Exercise requirements: Should any entry hold a picture, omit that picture and copy the rest of the entry exactly.

────

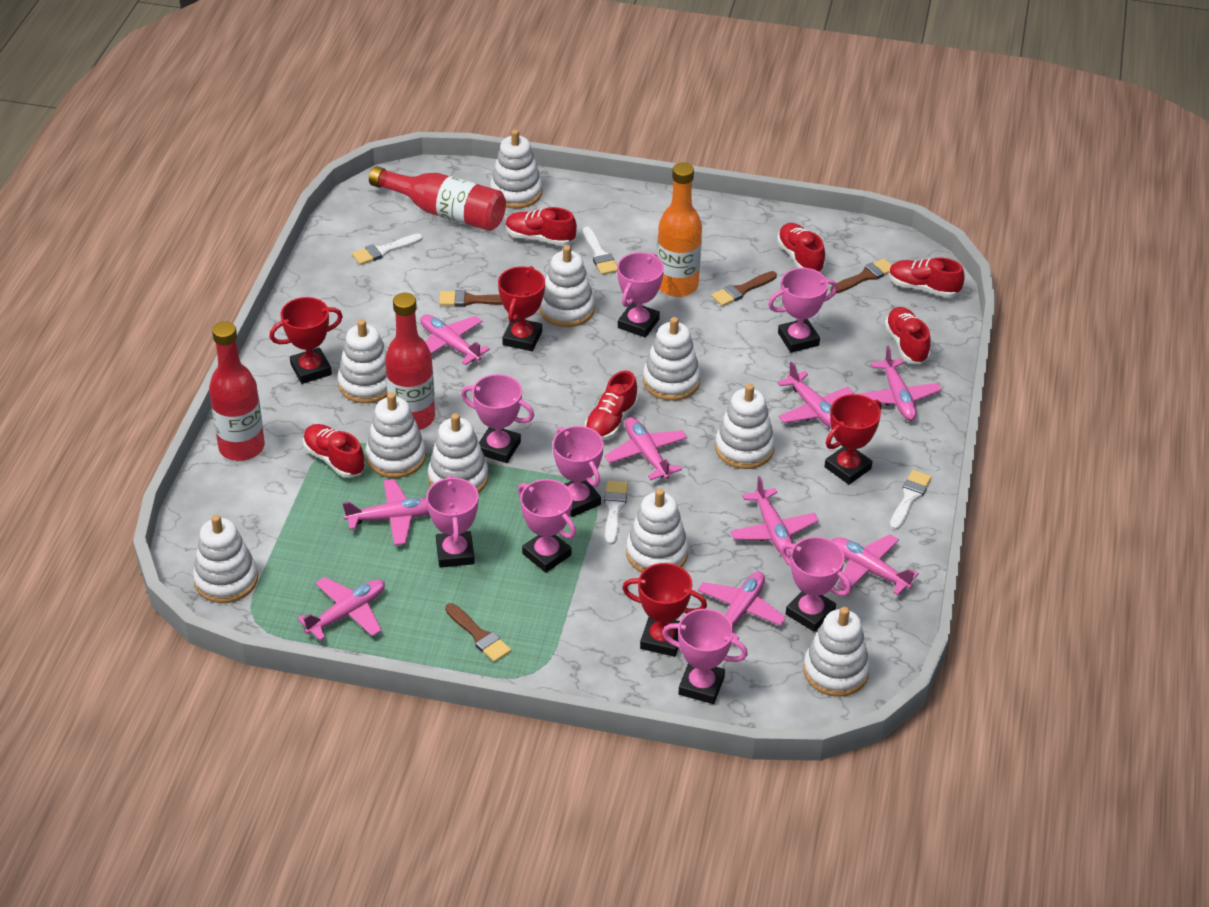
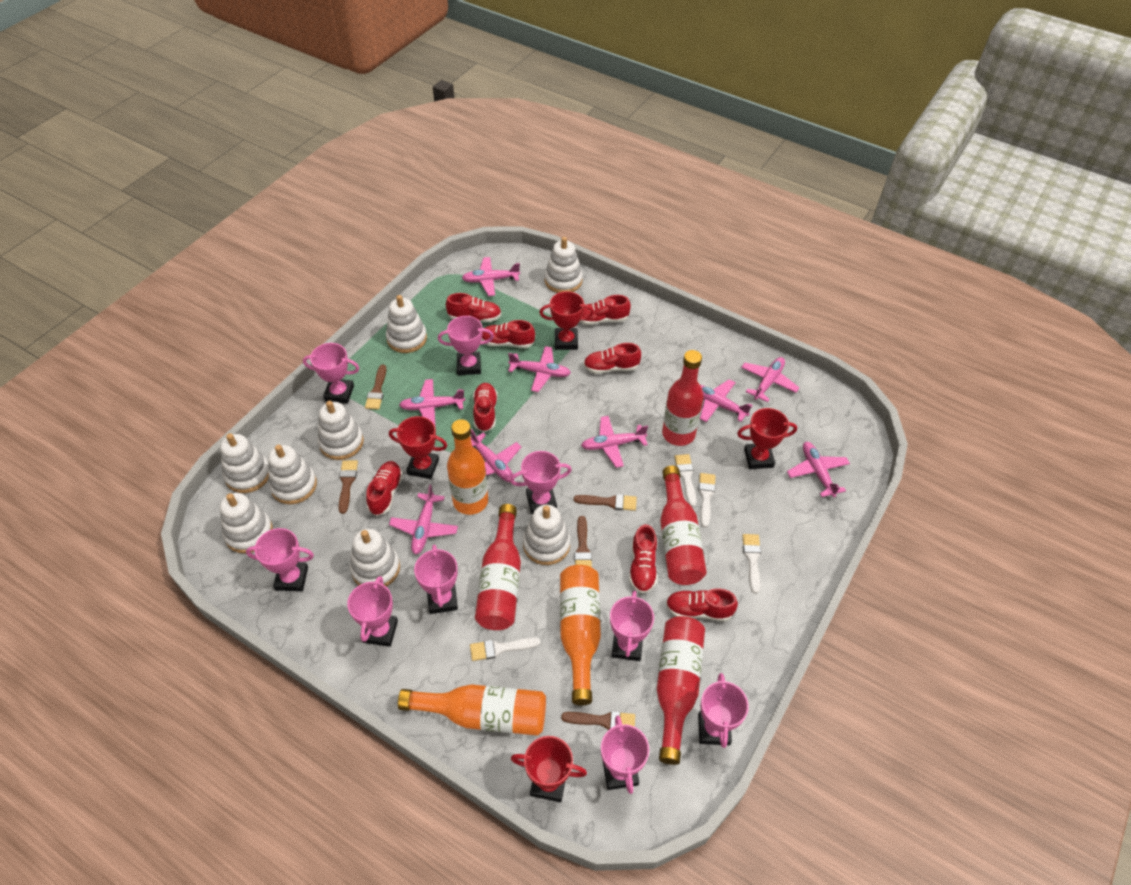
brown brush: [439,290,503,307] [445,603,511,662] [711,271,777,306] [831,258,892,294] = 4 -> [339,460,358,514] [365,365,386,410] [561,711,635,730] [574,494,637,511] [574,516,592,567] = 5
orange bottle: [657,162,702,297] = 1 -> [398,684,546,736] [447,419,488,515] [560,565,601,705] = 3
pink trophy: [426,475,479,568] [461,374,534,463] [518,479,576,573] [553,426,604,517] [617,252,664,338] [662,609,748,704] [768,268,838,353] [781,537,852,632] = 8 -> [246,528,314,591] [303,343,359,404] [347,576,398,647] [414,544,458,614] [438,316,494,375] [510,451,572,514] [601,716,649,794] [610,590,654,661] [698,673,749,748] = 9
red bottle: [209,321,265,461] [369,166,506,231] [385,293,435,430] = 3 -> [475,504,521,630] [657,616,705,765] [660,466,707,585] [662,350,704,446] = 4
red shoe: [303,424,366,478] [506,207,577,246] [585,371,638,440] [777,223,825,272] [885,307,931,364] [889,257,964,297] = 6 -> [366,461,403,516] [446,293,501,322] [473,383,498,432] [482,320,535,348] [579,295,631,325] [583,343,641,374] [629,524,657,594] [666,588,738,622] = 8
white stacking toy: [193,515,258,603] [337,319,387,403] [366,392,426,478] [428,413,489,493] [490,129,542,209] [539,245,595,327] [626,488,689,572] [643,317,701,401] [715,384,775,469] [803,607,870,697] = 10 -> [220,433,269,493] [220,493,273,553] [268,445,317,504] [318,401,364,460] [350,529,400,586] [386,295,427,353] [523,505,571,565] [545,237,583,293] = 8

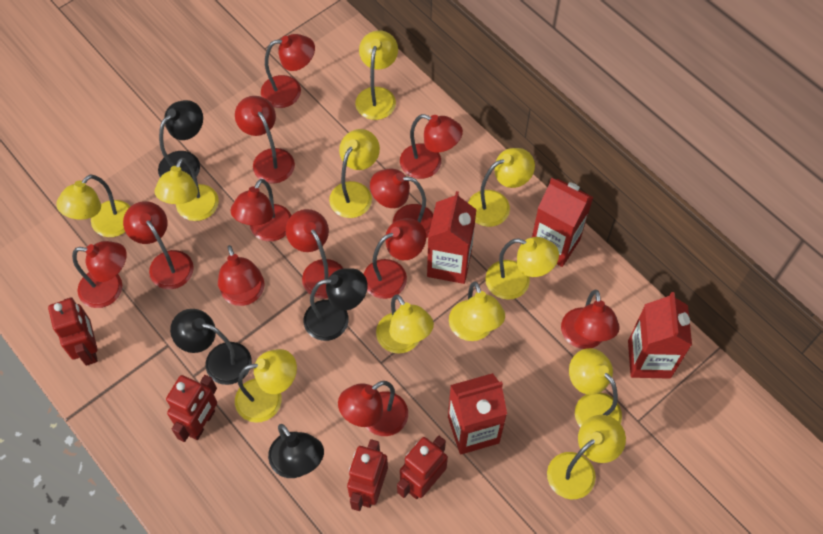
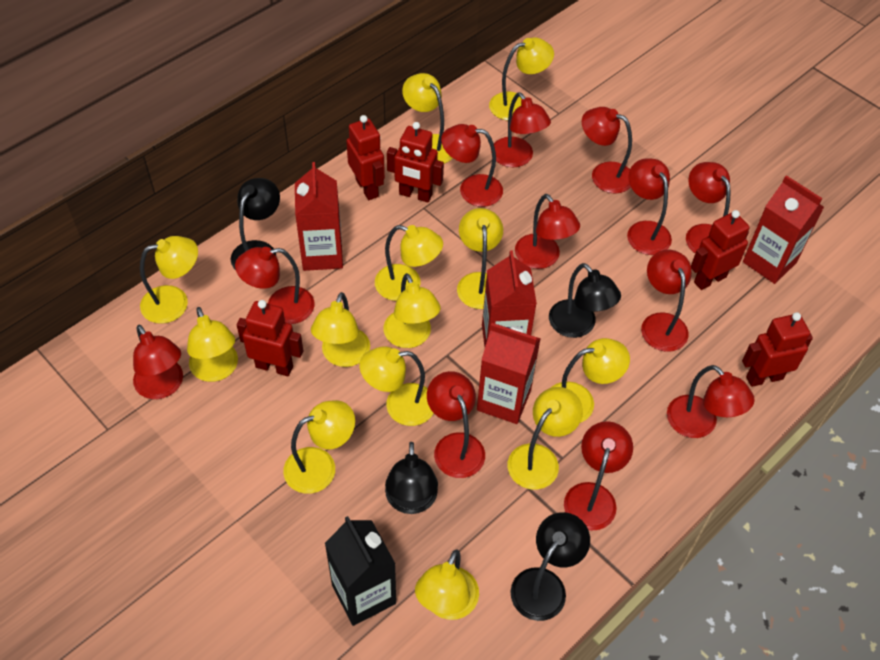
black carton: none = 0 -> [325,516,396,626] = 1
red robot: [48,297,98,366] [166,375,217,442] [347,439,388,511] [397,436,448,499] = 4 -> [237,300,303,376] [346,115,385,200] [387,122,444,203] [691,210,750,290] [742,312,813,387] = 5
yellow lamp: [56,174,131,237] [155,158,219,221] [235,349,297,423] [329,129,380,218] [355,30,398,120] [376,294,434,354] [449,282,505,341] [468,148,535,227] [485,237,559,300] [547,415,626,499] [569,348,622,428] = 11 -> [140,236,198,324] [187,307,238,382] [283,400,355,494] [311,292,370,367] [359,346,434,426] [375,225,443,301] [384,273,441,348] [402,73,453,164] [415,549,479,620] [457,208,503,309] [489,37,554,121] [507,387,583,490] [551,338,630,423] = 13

────

Answer box:
brown brush: [439,290,503,307] [445,603,511,662] [711,271,777,306] [831,258,892,294] = 4 -> [339,460,358,514] [365,365,386,410] [561,711,635,730] [574,494,637,511] [574,516,592,567] = 5
orange bottle: [657,162,702,297] = 1 -> [398,684,546,736] [447,419,488,515] [560,565,601,705] = 3
pink trophy: [426,475,479,568] [461,374,534,463] [518,479,576,573] [553,426,604,517] [617,252,664,338] [662,609,748,704] [768,268,838,353] [781,537,852,632] = 8 -> [246,528,314,591] [303,343,359,404] [347,576,398,647] [414,544,458,614] [438,316,494,375] [510,451,572,514] [601,716,649,794] [610,590,654,661] [698,673,749,748] = 9
red bottle: [209,321,265,461] [369,166,506,231] [385,293,435,430] = 3 -> [475,504,521,630] [657,616,705,765] [660,466,707,585] [662,350,704,446] = 4
red shoe: [303,424,366,478] [506,207,577,246] [585,371,638,440] [777,223,825,272] [885,307,931,364] [889,257,964,297] = 6 -> [366,461,403,516] [446,293,501,322] [473,383,498,432] [482,320,535,348] [579,295,631,325] [583,343,641,374] [629,524,657,594] [666,588,738,622] = 8
white stacking toy: [193,515,258,603] [337,319,387,403] [366,392,426,478] [428,413,489,493] [490,129,542,209] [539,245,595,327] [626,488,689,572] [643,317,701,401] [715,384,775,469] [803,607,870,697] = 10 -> [220,433,269,493] [220,493,273,553] [268,445,317,504] [318,401,364,460] [350,529,400,586] [386,295,427,353] [523,505,571,565] [545,237,583,293] = 8

black carton: none = 0 -> [325,516,396,626] = 1
red robot: [48,297,98,366] [166,375,217,442] [347,439,388,511] [397,436,448,499] = 4 -> [237,300,303,376] [346,115,385,200] [387,122,444,203] [691,210,750,290] [742,312,813,387] = 5
yellow lamp: [56,174,131,237] [155,158,219,221] [235,349,297,423] [329,129,380,218] [355,30,398,120] [376,294,434,354] [449,282,505,341] [468,148,535,227] [485,237,559,300] [547,415,626,499] [569,348,622,428] = 11 -> [140,236,198,324] [187,307,238,382] [283,400,355,494] [311,292,370,367] [359,346,434,426] [375,225,443,301] [384,273,441,348] [402,73,453,164] [415,549,479,620] [457,208,503,309] [489,37,554,121] [507,387,583,490] [551,338,630,423] = 13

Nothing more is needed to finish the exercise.